* _About this exercise_: Reproduce only the lines of the material below that start at the line containing "D8: diode 1N4004" and stop at the line containing "R204: 680 (IC203/out, SIG)". Keep both end lines.

[Start of Attachment]

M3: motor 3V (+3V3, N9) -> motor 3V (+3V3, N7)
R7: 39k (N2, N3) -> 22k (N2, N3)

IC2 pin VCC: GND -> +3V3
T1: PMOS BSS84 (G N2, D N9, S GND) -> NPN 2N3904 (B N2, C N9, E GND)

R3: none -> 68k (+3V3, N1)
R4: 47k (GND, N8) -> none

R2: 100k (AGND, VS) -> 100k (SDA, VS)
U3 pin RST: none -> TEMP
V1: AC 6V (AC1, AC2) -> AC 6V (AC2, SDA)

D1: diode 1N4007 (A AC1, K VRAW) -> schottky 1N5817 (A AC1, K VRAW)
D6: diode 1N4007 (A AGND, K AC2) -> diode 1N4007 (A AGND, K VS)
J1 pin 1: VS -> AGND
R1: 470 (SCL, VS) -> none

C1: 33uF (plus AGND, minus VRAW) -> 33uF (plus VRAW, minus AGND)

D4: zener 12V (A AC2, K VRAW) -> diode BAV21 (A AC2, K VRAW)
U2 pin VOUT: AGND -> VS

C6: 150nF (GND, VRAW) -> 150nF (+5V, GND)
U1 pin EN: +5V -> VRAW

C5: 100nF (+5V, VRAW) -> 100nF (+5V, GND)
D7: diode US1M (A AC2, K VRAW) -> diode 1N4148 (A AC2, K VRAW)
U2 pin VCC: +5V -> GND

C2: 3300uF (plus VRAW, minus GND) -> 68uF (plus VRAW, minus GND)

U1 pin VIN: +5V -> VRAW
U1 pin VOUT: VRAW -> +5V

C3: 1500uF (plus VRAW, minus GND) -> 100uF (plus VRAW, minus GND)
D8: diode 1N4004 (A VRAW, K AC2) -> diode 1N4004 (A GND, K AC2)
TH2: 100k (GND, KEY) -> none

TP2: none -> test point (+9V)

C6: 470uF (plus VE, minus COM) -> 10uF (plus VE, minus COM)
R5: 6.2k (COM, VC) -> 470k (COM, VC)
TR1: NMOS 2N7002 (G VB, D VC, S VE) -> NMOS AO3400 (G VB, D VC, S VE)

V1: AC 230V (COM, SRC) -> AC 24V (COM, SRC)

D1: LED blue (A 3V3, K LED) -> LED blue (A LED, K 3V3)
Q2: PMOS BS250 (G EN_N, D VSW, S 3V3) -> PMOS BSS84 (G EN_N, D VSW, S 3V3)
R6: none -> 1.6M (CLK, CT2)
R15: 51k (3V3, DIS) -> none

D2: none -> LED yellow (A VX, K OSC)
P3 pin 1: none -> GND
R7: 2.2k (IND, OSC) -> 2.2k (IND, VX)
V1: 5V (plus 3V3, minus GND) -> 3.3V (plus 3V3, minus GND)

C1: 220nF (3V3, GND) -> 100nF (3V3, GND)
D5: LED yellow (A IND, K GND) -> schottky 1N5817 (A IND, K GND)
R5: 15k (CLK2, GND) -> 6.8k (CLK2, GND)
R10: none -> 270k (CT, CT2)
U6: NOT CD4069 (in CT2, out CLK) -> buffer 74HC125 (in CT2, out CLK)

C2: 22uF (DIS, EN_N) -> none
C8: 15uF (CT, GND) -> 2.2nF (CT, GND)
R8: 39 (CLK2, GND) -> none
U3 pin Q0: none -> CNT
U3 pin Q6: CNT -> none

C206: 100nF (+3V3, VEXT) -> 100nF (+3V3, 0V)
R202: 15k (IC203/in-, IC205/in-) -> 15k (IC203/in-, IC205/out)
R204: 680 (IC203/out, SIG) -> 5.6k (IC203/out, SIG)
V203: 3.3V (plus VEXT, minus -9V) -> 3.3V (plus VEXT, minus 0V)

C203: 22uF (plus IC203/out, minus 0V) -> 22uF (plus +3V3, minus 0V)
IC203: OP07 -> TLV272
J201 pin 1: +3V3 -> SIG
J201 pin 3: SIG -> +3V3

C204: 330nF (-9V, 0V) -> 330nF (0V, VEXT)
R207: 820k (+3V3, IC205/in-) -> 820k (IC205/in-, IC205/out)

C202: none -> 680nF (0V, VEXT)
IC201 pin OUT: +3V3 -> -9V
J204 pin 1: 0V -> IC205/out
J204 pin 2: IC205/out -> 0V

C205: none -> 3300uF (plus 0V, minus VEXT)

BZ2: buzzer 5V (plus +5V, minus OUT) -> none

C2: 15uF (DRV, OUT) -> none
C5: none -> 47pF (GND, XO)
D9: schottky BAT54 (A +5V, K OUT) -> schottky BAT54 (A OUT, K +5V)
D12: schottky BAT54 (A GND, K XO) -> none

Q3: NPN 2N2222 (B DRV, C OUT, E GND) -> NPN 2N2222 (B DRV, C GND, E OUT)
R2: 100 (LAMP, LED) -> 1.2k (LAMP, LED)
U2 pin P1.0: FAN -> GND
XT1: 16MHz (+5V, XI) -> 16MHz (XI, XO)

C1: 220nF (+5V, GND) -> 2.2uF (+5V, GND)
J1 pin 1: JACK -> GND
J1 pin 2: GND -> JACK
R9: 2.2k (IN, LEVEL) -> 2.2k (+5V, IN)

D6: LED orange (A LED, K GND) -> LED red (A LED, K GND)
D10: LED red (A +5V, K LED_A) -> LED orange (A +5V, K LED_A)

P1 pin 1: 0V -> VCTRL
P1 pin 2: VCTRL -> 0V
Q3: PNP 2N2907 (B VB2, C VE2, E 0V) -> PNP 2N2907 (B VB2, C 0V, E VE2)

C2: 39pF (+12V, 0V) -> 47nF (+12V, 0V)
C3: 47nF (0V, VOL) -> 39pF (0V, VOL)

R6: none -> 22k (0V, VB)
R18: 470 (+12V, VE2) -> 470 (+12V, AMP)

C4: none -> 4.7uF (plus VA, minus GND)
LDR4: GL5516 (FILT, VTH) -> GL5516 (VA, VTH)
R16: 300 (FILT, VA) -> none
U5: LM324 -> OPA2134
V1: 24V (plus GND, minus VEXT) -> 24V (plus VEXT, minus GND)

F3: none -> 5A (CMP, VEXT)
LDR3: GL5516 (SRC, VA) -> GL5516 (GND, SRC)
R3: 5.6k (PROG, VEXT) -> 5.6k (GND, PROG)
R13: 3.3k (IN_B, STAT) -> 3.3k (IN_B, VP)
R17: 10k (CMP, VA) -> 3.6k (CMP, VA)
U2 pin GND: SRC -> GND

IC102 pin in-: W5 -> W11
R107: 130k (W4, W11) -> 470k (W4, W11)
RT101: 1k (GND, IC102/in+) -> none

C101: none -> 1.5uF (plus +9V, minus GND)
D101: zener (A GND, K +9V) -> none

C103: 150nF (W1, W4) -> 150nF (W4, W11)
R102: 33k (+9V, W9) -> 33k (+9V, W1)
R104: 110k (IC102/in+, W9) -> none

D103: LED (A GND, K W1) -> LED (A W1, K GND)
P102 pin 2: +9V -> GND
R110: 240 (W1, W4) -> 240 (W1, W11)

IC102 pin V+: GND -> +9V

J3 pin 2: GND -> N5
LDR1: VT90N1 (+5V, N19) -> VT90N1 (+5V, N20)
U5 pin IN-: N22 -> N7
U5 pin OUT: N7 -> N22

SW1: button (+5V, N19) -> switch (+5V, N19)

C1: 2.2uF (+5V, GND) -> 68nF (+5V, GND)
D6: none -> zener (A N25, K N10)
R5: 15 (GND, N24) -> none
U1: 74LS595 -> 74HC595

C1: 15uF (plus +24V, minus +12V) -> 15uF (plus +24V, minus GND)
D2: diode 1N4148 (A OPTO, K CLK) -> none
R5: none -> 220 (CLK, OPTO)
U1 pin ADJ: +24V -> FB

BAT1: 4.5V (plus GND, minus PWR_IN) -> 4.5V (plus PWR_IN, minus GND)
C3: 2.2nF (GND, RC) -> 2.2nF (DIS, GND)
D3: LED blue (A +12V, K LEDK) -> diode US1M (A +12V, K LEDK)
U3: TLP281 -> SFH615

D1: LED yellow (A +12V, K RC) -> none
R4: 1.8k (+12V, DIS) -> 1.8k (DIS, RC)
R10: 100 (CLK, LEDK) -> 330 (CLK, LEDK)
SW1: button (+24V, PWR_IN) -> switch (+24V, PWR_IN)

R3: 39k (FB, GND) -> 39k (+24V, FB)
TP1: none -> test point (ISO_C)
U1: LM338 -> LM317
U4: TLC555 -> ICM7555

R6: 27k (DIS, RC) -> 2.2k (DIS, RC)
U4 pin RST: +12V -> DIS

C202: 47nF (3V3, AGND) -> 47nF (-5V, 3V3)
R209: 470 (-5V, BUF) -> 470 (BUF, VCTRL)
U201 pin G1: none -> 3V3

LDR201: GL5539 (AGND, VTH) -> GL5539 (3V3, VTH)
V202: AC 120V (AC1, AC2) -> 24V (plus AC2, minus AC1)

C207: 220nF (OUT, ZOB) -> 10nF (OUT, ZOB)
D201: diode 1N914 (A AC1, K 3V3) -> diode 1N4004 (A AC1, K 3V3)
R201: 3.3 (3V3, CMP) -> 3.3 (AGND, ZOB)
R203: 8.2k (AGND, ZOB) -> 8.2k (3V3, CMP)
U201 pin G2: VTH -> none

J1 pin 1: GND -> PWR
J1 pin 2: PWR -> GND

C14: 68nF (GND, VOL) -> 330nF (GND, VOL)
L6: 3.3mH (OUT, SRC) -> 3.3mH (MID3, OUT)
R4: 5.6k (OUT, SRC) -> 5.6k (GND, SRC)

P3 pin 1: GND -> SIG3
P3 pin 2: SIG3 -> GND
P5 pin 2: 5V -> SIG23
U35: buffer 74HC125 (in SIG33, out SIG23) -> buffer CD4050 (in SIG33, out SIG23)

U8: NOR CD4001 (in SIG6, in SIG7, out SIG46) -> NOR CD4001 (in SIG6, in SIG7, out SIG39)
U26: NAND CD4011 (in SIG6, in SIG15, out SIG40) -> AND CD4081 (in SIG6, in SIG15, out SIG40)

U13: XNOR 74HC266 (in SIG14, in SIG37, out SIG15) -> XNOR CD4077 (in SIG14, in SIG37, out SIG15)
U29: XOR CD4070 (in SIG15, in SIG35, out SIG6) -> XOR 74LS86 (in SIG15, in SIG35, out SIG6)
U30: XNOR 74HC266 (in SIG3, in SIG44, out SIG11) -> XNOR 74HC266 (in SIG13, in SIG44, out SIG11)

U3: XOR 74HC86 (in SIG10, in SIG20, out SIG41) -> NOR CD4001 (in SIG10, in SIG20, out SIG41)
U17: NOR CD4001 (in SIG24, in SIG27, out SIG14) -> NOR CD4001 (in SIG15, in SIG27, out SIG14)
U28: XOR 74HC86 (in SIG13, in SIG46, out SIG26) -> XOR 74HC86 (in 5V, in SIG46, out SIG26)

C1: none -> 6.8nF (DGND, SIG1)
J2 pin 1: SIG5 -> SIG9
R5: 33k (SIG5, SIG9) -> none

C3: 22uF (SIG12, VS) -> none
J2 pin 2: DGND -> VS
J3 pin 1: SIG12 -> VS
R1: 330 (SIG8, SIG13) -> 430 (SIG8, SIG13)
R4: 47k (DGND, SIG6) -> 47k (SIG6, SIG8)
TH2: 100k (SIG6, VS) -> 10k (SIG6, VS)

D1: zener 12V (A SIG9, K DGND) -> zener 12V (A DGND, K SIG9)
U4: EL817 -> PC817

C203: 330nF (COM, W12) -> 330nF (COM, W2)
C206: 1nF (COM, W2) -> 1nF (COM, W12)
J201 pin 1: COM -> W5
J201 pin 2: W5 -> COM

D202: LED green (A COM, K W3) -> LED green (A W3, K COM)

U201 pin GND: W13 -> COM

[End of Attachment]

* _Solution for this task_:
D8: diode 1N4004 (A VRAW, K AC2) -> diode 1N4004 (A GND, K AC2)
TH2: 100k (GND, KEY) -> none

TP2: none -> test point (+9V)

C6: 470uF (plus VE, minus COM) -> 10uF (plus VE, minus COM)
R5: 6.2k (COM, VC) -> 470k (COM, VC)
TR1: NMOS 2N7002 (G VB, D VC, S VE) -> NMOS AO3400 (G VB, D VC, S VE)

V1: AC 230V (COM, SRC) -> AC 24V (COM, SRC)

D1: LED blue (A 3V3, K LED) -> LED blue (A LED, K 3V3)
Q2: PMOS BS250 (G EN_N, D VSW, S 3V3) -> PMOS BSS84 (G EN_N, D VSW, S 3V3)
R6: none -> 1.6M (CLK, CT2)
R15: 51k (3V3, DIS) -> none

D2: none -> LED yellow (A VX, K OSC)
P3 pin 1: none -> GND
R7: 2.2k (IND, OSC) -> 2.2k (IND, VX)
V1: 5V (plus 3V3, minus GND) -> 3.3V (plus 3V3, minus GND)

C1: 220nF (3V3, GND) -> 100nF (3V3, GND)
D5: LED yellow (A IND, K GND) -> schottky 1N5817 (A IND, K GND)
R5: 15k (CLK2, GND) -> 6.8k (CLK2, GND)
R10: none -> 270k (CT, CT2)
U6: NOT CD4069 (in CT2, out CLK) -> buffer 74HC125 (in CT2, out CLK)

C2: 22uF (DIS, EN_N) -> none
C8: 15uF (CT, GND) -> 2.2nF (CT, GND)
R8: 39 (CLK2, GND) -> none
U3 pin Q0: none -> CNT
U3 pin Q6: CNT -> none

C206: 100nF (+3V3, VEXT) -> 100nF (+3V3, 0V)
R202: 15k (IC203/in-, IC205/in-) -> 15k (IC203/in-, IC205/out)
R204: 680 (IC203/out, SIG) -> 5.6k (IC203/out, SIG)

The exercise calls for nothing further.